* [EXERCISE INPUT]:
- - -

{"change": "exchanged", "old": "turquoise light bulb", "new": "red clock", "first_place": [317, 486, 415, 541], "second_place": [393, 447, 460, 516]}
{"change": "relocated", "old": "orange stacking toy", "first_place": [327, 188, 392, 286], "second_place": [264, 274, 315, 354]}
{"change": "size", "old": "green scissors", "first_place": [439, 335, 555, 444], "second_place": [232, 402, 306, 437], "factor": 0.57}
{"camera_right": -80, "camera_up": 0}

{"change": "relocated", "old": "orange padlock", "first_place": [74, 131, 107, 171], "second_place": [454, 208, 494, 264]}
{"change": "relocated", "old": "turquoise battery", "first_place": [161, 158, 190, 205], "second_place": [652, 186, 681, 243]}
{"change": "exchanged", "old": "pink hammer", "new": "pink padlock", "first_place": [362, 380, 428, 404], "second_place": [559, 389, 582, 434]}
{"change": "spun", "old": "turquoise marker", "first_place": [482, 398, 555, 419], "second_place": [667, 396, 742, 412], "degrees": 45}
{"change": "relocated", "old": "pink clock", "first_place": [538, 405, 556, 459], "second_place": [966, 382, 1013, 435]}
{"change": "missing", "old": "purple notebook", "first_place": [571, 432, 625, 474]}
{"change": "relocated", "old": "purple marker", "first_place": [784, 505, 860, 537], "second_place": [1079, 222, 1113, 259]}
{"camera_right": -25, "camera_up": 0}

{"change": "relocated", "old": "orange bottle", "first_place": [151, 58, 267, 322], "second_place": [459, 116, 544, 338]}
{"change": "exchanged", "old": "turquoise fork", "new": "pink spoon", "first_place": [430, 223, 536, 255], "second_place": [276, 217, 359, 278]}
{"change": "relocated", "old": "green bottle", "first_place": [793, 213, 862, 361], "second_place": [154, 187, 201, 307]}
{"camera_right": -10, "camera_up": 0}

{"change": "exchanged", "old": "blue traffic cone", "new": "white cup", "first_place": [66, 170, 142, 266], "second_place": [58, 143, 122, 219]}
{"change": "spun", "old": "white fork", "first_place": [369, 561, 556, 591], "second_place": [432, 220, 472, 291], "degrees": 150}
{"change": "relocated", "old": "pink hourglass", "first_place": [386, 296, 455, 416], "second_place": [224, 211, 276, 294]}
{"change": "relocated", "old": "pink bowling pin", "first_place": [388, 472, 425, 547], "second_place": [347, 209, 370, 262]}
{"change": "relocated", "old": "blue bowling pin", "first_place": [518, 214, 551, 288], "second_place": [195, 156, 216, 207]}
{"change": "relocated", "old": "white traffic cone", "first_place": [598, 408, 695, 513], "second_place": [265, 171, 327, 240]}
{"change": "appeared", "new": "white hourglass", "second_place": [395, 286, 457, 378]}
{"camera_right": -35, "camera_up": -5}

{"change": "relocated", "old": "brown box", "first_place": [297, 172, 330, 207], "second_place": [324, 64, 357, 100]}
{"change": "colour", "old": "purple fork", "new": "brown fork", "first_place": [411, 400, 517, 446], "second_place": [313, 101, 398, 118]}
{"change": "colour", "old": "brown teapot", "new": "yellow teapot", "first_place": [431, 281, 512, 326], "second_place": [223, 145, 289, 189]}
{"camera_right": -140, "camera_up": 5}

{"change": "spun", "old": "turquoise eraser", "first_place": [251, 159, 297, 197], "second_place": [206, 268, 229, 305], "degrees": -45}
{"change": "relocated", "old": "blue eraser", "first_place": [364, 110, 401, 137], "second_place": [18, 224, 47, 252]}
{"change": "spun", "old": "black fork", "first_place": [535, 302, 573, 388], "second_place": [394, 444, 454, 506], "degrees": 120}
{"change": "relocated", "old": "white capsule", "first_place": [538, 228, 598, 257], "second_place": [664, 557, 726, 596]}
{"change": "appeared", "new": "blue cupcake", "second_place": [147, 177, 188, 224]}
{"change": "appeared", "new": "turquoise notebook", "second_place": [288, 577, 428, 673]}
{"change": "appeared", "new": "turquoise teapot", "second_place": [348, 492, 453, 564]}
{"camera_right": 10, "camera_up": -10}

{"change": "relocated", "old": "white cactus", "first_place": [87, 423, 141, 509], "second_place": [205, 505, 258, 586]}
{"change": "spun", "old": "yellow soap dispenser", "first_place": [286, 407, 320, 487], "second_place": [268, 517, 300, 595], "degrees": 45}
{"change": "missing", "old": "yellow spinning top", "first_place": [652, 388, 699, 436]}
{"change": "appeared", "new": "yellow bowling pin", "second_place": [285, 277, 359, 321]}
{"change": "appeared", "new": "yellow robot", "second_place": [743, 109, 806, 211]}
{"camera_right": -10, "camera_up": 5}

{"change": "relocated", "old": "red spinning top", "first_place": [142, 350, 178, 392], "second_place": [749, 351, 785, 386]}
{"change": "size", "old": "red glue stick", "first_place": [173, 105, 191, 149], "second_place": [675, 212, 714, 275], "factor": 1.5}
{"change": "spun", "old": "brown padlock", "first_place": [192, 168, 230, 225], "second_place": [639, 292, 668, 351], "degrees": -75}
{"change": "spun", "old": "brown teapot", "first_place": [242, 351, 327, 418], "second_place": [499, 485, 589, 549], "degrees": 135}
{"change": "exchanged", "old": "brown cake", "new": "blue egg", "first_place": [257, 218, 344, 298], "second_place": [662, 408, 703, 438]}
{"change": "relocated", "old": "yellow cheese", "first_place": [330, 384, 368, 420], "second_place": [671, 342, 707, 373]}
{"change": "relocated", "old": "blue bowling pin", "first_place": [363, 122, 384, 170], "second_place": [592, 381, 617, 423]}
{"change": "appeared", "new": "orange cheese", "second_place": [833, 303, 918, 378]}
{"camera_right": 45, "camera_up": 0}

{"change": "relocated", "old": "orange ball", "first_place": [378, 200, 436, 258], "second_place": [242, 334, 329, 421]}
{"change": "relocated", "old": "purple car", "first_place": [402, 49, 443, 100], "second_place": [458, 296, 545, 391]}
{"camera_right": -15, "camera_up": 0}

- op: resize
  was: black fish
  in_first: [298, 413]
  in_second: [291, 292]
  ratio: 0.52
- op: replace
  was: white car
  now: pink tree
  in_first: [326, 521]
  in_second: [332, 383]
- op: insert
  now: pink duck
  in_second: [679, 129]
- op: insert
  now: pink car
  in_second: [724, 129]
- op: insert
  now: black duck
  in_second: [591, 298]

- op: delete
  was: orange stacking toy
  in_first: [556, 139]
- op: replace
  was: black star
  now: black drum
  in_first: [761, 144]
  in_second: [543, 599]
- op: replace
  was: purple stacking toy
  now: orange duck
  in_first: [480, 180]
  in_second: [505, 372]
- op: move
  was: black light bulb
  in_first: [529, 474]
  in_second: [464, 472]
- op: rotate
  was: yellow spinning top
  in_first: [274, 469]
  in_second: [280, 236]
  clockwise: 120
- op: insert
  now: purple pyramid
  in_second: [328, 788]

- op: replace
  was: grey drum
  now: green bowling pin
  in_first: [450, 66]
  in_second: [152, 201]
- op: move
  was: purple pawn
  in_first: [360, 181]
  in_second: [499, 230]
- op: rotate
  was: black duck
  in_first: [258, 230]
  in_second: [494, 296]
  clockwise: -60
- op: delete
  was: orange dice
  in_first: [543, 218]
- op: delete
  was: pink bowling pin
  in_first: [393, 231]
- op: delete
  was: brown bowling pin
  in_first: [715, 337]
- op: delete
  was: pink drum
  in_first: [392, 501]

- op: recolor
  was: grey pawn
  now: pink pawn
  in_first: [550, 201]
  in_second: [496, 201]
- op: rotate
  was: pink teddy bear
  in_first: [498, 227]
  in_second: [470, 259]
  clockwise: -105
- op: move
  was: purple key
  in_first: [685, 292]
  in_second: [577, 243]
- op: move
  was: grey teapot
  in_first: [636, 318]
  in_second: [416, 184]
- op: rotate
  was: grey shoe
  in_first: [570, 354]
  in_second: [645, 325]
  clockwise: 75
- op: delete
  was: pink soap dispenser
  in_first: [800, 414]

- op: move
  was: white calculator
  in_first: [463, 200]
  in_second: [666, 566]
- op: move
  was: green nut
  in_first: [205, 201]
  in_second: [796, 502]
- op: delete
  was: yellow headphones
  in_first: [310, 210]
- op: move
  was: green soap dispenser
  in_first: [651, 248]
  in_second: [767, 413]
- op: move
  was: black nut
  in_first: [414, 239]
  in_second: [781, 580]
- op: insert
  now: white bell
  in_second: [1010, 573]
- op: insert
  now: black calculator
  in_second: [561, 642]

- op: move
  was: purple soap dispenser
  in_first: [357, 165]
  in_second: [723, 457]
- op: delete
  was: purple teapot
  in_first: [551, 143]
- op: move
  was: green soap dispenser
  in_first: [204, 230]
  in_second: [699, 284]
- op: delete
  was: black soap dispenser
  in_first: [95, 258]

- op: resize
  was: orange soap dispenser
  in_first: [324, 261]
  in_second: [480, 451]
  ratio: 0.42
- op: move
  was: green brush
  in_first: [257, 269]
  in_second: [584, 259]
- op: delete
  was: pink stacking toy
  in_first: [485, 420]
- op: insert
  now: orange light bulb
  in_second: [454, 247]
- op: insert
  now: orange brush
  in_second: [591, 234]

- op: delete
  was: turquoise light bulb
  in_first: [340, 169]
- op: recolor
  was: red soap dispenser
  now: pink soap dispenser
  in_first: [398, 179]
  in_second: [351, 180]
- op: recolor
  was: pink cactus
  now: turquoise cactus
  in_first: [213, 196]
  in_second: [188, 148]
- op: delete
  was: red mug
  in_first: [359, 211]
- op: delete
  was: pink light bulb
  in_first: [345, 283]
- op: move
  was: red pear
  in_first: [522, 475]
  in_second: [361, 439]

- - -

* [EXERCISE GOAL]: Everything above from the line with "ratio: 0.52" to the line with "now: black drum", both included, must be repeated exactly, and nothing outside that range.

* [EXERCISE RESPONSE]:
  ratio: 0.52
- op: replace
  was: white car
  now: pink tree
  in_first: [326, 521]
  in_second: [332, 383]
- op: insert
  now: pink duck
  in_second: [679, 129]
- op: insert
  now: pink car
  in_second: [724, 129]
- op: insert
  now: black duck
  in_second: [591, 298]

- op: delete
  was: orange stacking toy
  in_first: [556, 139]
- op: replace
  was: black star
  now: black drum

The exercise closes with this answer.